§ **Assignment**: Would you restate every entry that follows, word for word, and leave out the pictures?

§ **Given records**:

---+---

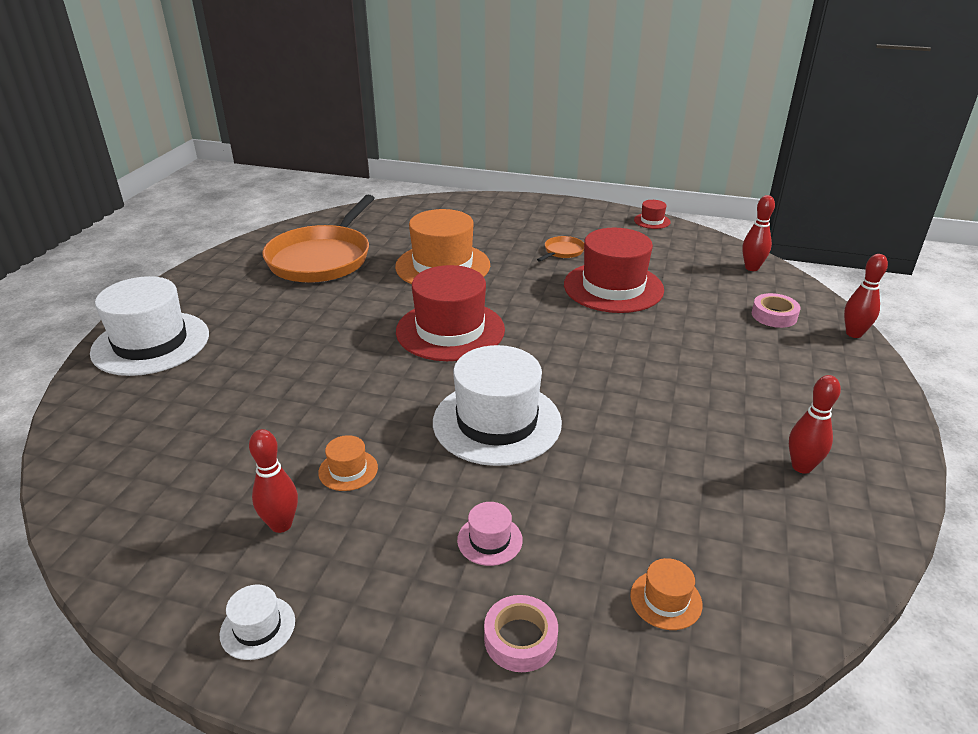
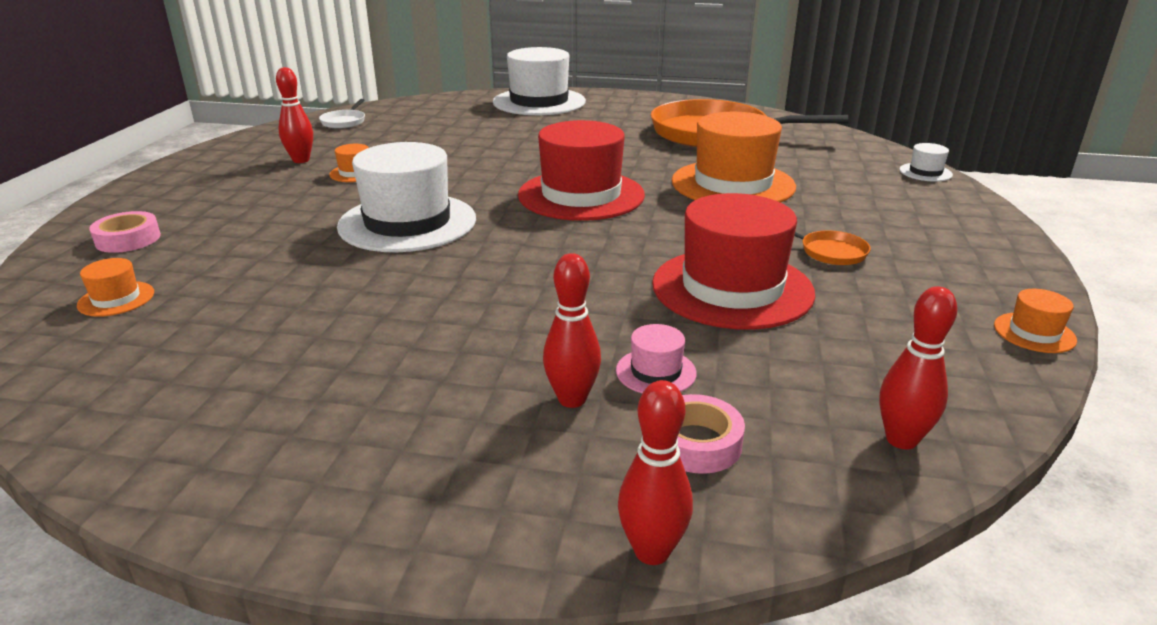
camera: 85 degrees right, 5 degrees down
(124, 503) = (344, 122): none -> white pan
(257, 627) = (207, 164): white hat -> white hat (925, 172)
(489, 540) = (242, 225): pink hat -> pink hat (656, 372)
(652, 221) = (1034, 333): red hat -> orange hat
(801, 467) = (260, 409): red bowling pin -> red bowling pin (572, 399)

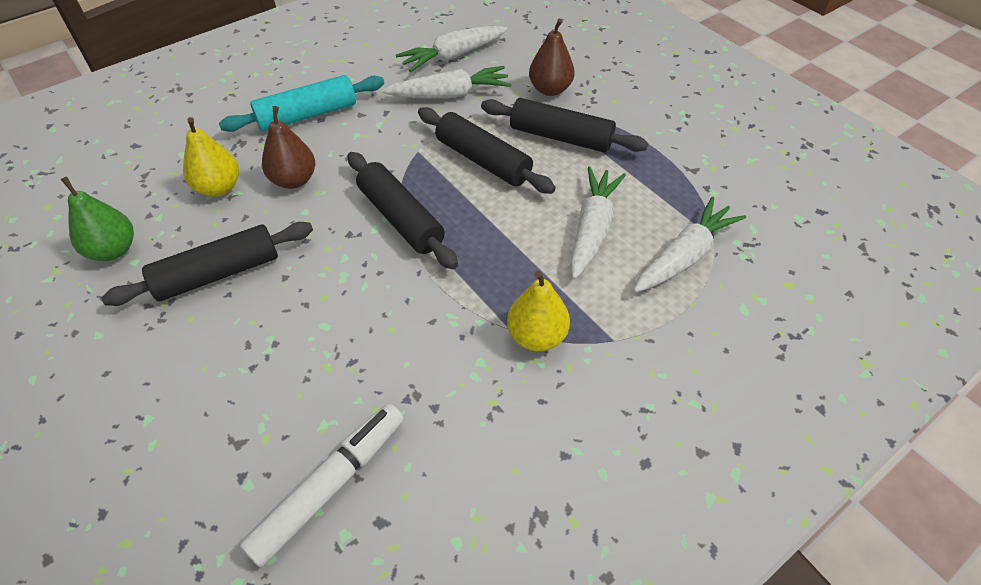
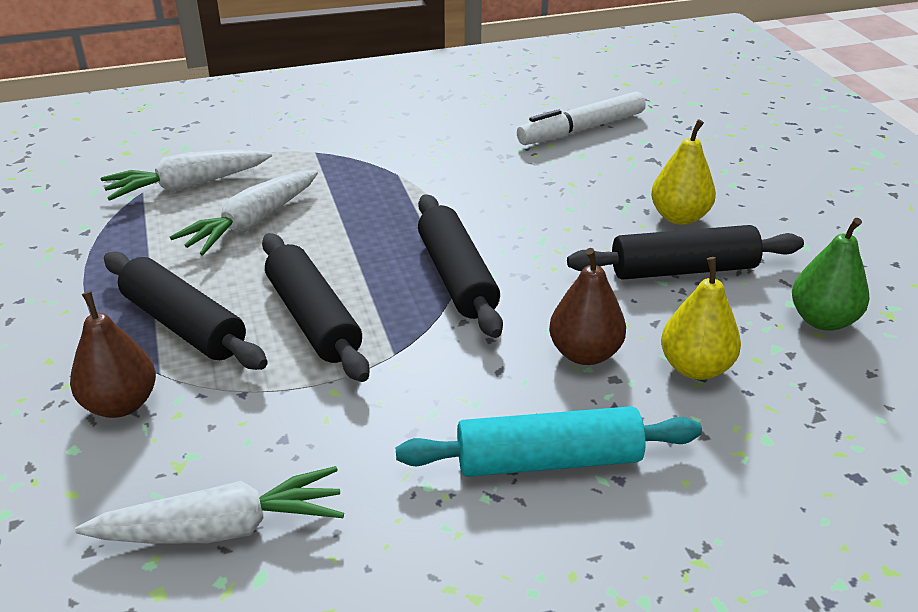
camera: 160 degrees left, 15 degrees down
(450, 95) = (287, 437): white carrot -> none
(536, 336) = (377, 165): yellow pear -> yellow pear (679, 217)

---+---

§ **Solution below**:
camera: 85 degrees right, 5 degrees down
(124, 503) = (344, 122): none -> white pan
(257, 627) = (207, 164): white hat -> white hat (925, 172)
(489, 540) = (242, 225): pink hat -> pink hat (656, 372)
(652, 221) = (1034, 333): red hat -> orange hat
(801, 467) = (260, 409): red bowling pin -> red bowling pin (572, 399)

camera: 160 degrees left, 15 degrees down
(450, 95) = (287, 437): white carrot -> none
(536, 336) = (377, 165): yellow pear -> yellow pear (679, 217)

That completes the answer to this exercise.